▶ [WORK ORDER] This calls for a word-for-word copy of all the data, with each picture removed.

-------- DATASET ENTRIES --------

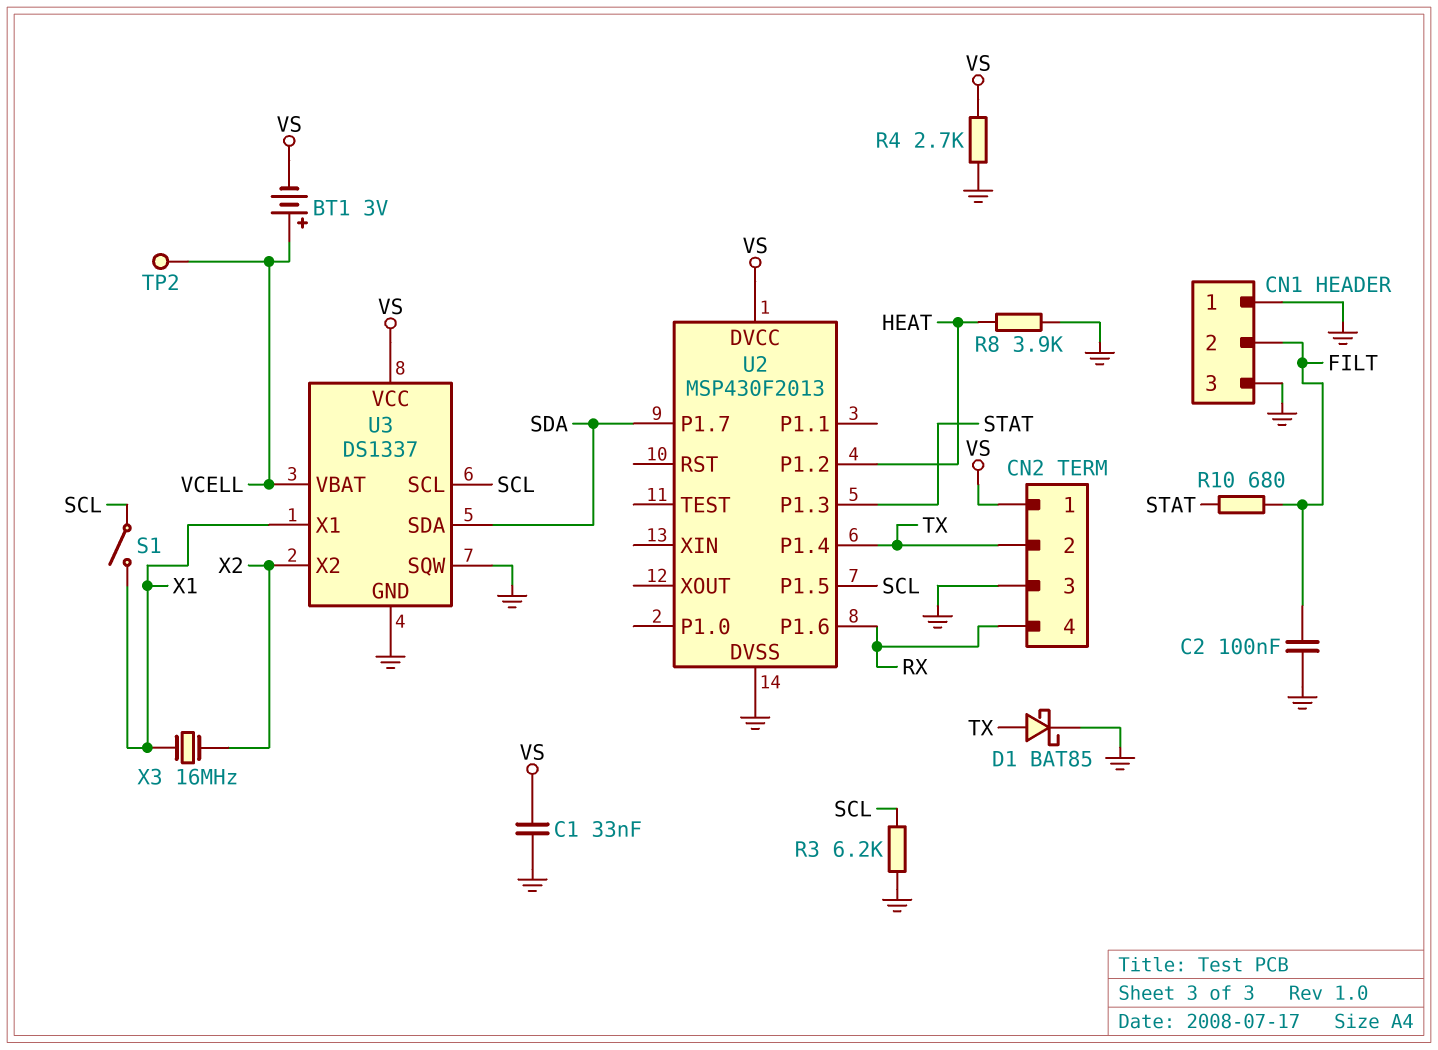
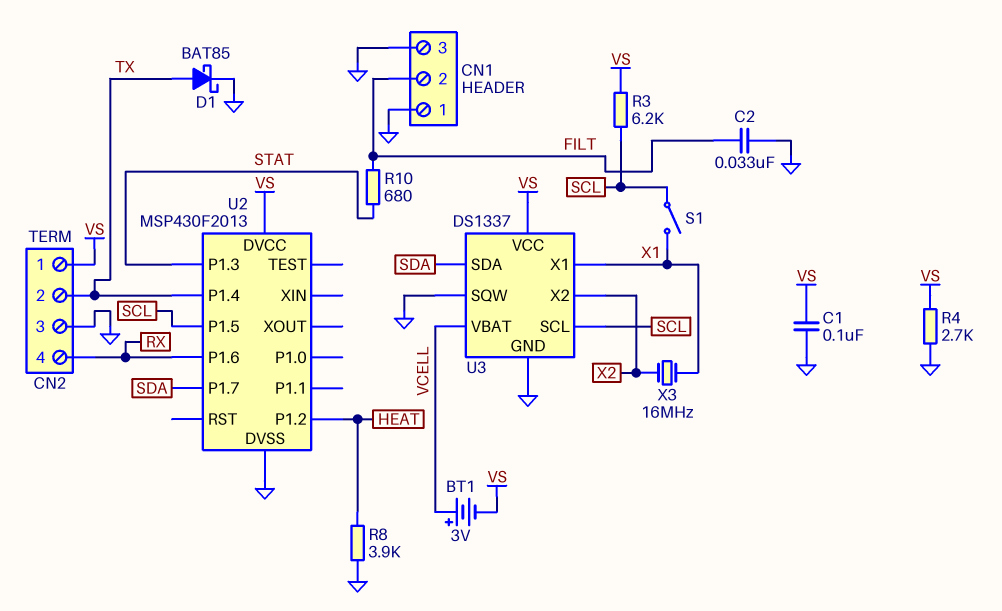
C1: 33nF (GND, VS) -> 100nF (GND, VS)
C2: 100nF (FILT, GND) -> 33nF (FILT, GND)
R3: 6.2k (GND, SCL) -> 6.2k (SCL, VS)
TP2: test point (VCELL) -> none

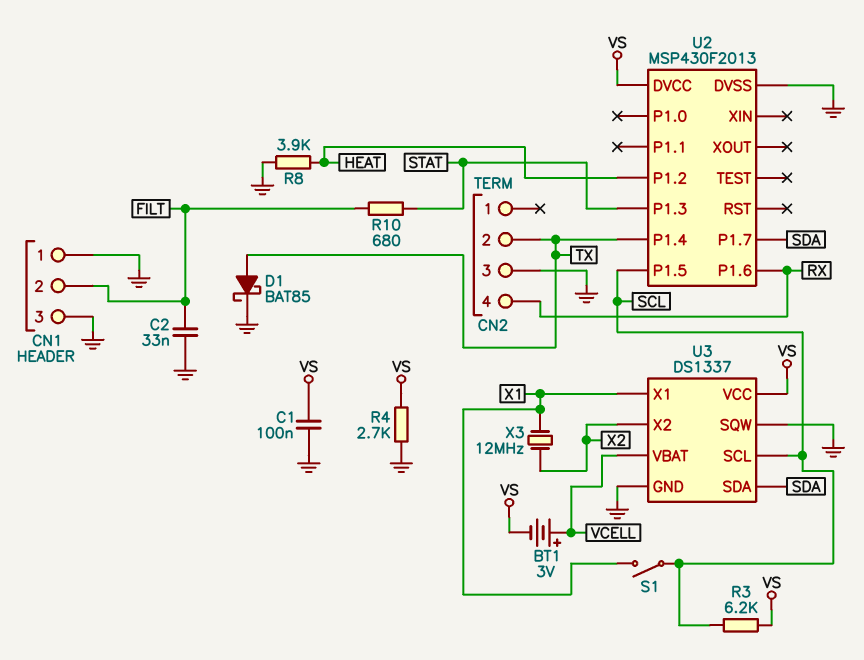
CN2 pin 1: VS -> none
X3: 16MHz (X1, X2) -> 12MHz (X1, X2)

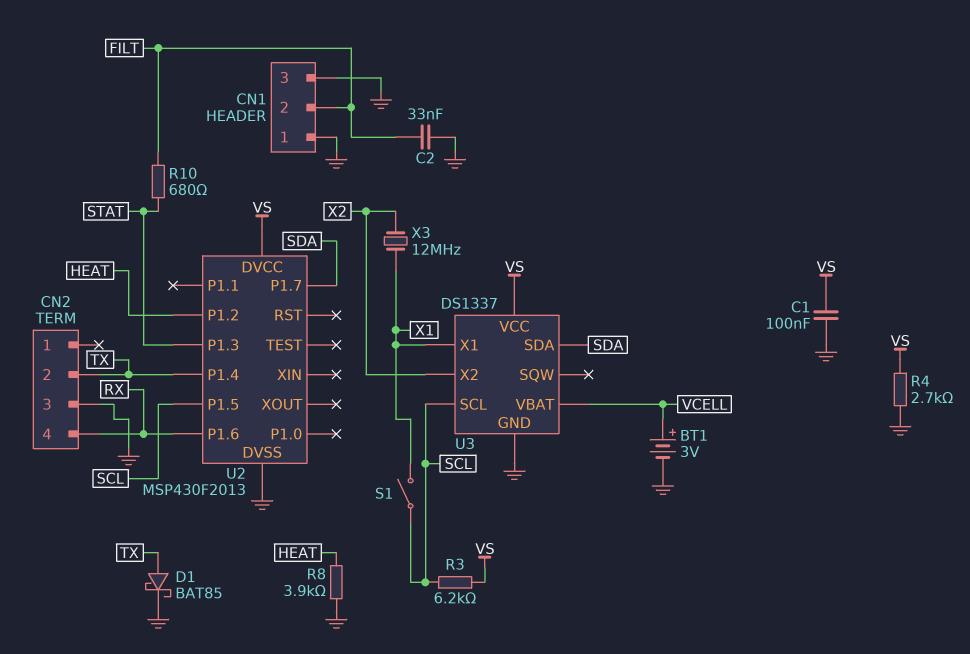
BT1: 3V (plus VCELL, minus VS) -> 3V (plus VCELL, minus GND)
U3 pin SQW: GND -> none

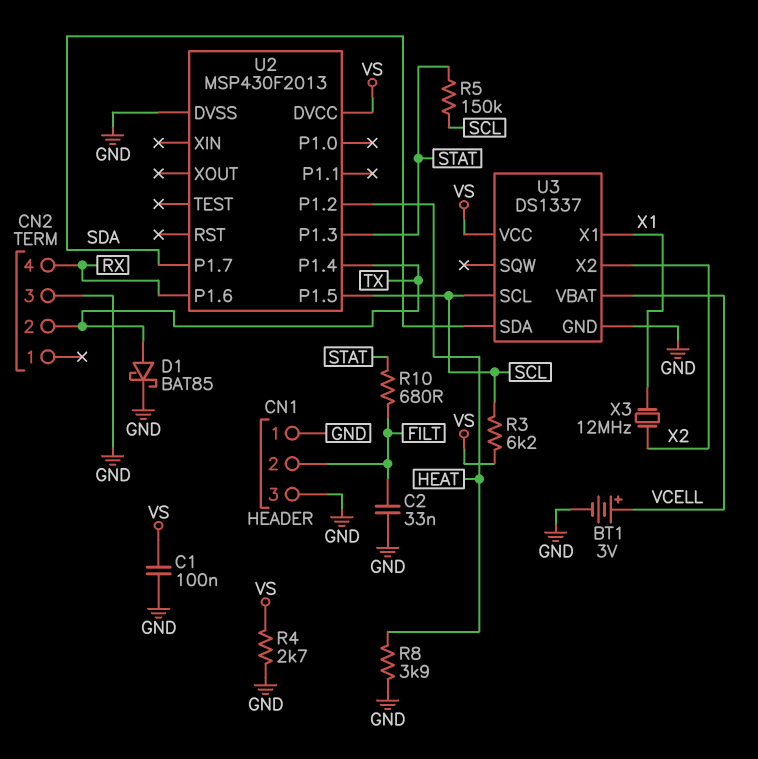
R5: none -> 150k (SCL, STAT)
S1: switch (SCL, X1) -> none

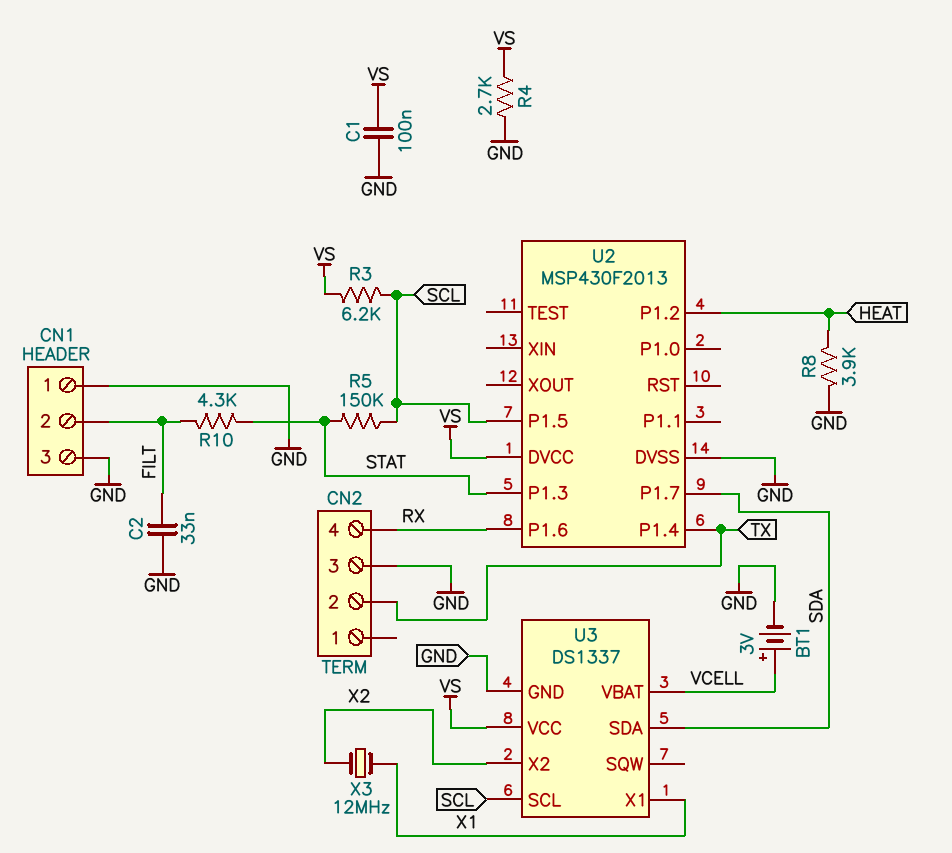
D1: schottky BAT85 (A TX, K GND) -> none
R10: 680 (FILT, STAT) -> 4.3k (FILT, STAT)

--------

▶ [EXERCISE RESULT]
C1: 33nF (GND, VS) -> 100nF (GND, VS)
C2: 100nF (FILT, GND) -> 33nF (FILT, GND)
R3: 6.2k (GND, SCL) -> 6.2k (SCL, VS)
TP2: test point (VCELL) -> none

CN2 pin 1: VS -> none
X3: 16MHz (X1, X2) -> 12MHz (X1, X2)

BT1: 3V (plus VCELL, minus VS) -> 3V (plus VCELL, minus GND)
U3 pin SQW: GND -> none

R5: none -> 150k (SCL, STAT)
S1: switch (SCL, X1) -> none

D1: schottky BAT85 (A TX, K GND) -> none
R10: 680 (FILT, STAT) -> 4.3k (FILT, STAT)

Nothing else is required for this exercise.